**Work order:**
Look below for the line with "cyan brick G2". Retype it and every line after it to the end, exactly, but leave out the pictures.
(Source records Opens)
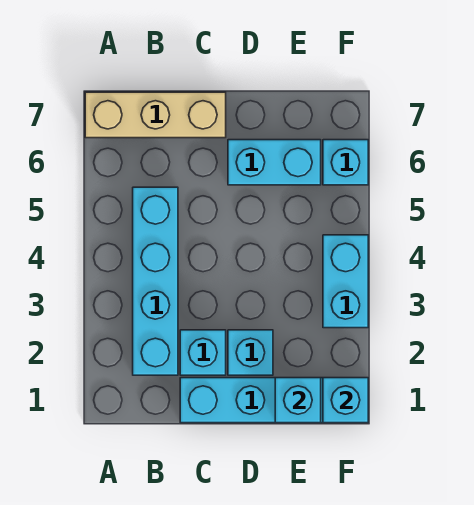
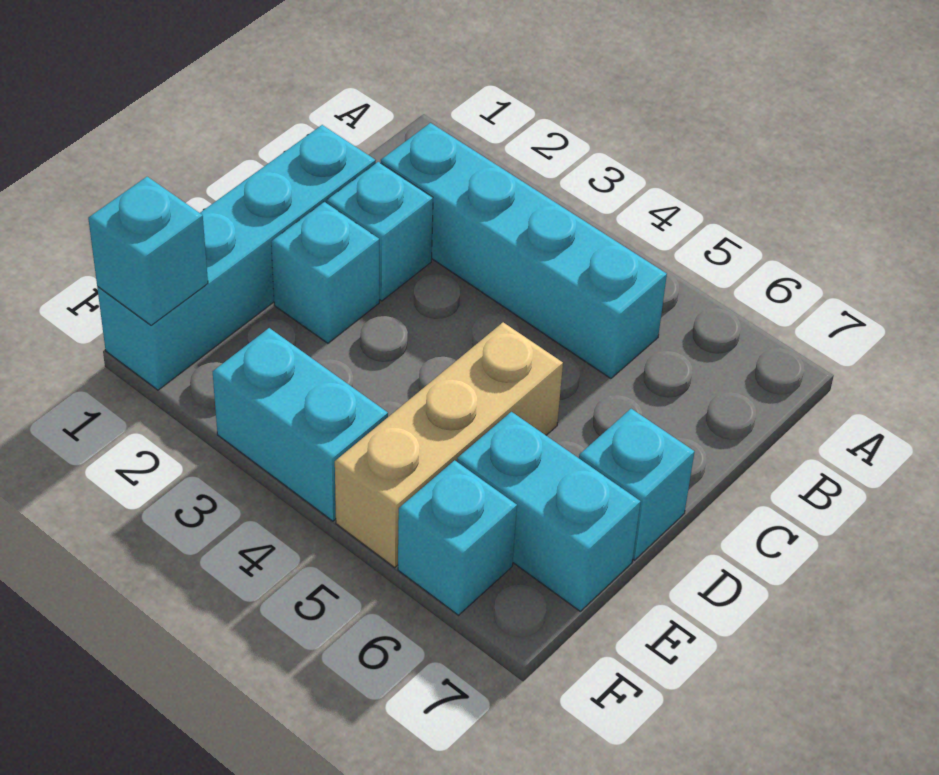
tan brick A7:C7 level 1 -> tan brick D5:F5 level 1
cyan brick D6:E6 level 1 -> cyan brick E6:E7 level 1
cyan brick E1 level 2 -> cyan brick D7 level 1

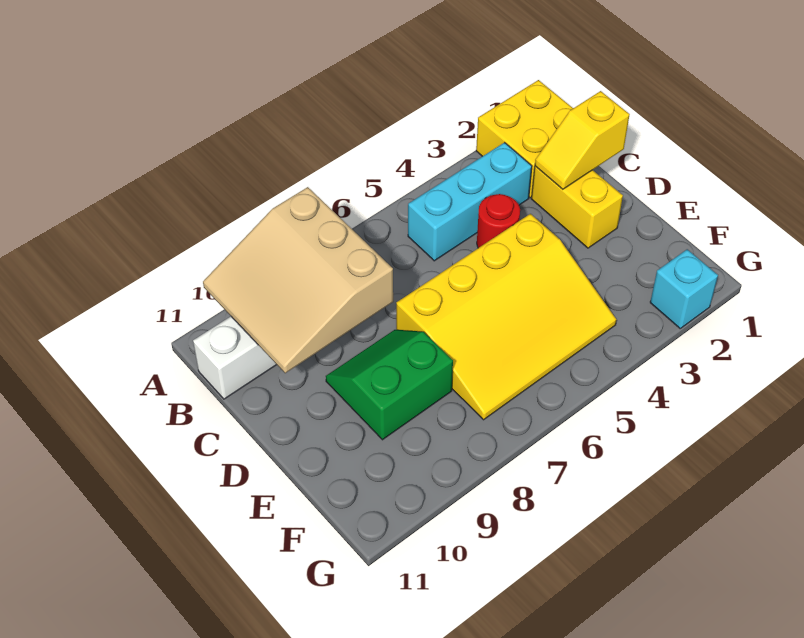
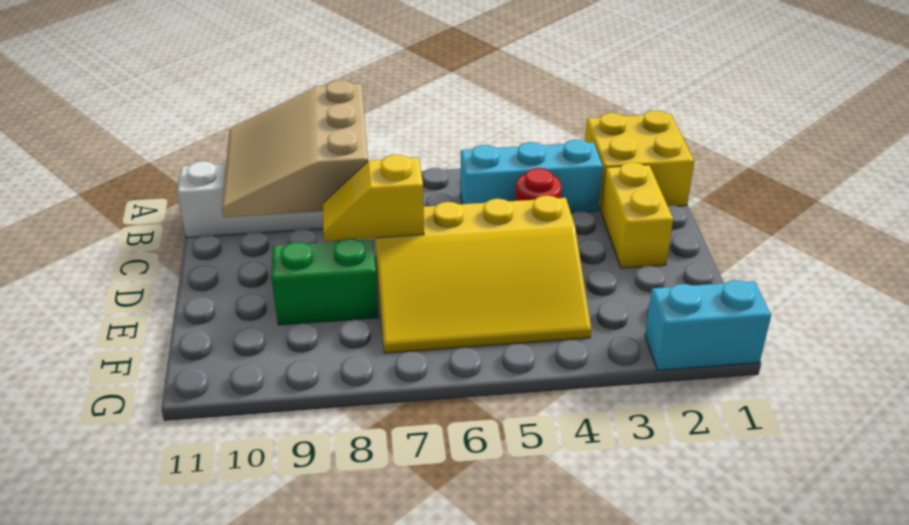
yellow slope C1:C2 level 2 top 1 -> yellow slope D7:D8 level 2 top 7
cyan brick G2 level 1 -> cyan brick G1:G2 level 1

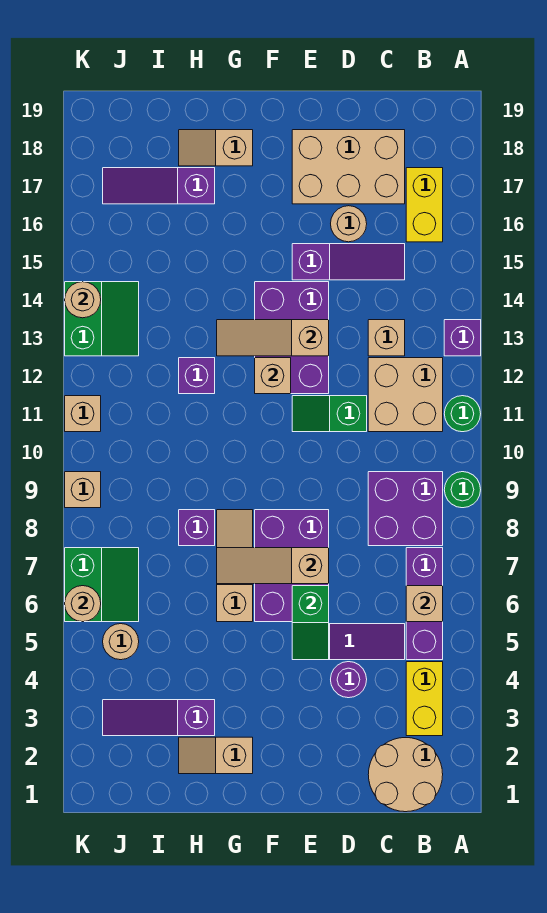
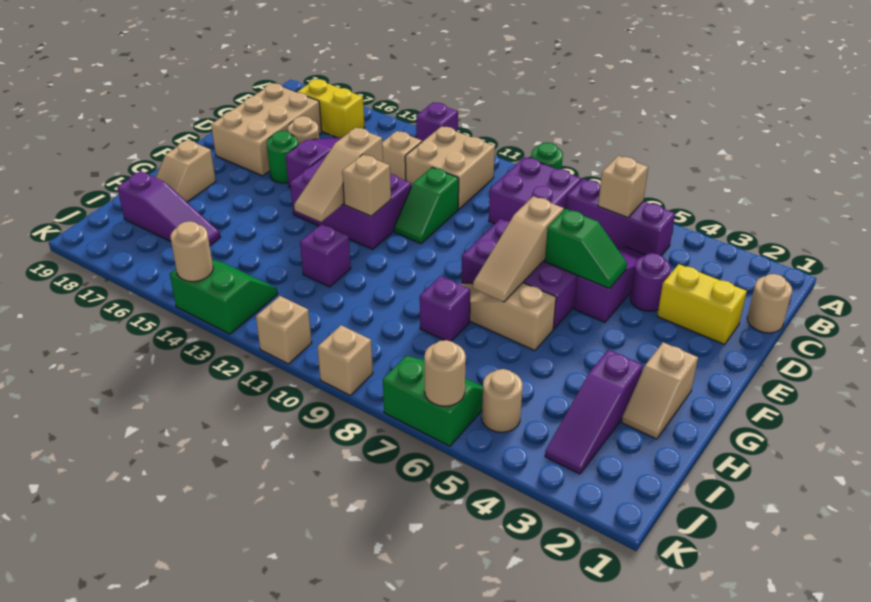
green round brick A11 level 1 -> green round brick E16 level 1
tan round brick B1:C2 level 1 -> tan round brick C1 level 1
yellow brick B3:B4 level 1 -> yellow brick D2:D3 level 1
purple slope H17:J17 level 1 top H -> purple slope I16:I18 level 1 top 18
(Source records Closes)
**Output for this exercise:**
cyan brick G2 level 1 -> cyan brick G1:G2 level 1

green round brick A11 level 1 -> green round brick E16 level 1
tan round brick B1:C2 level 1 -> tan round brick C1 level 1
yellow brick B3:B4 level 1 -> yellow brick D2:D3 level 1
purple slope H17:J17 level 1 top H -> purple slope I16:I18 level 1 top 18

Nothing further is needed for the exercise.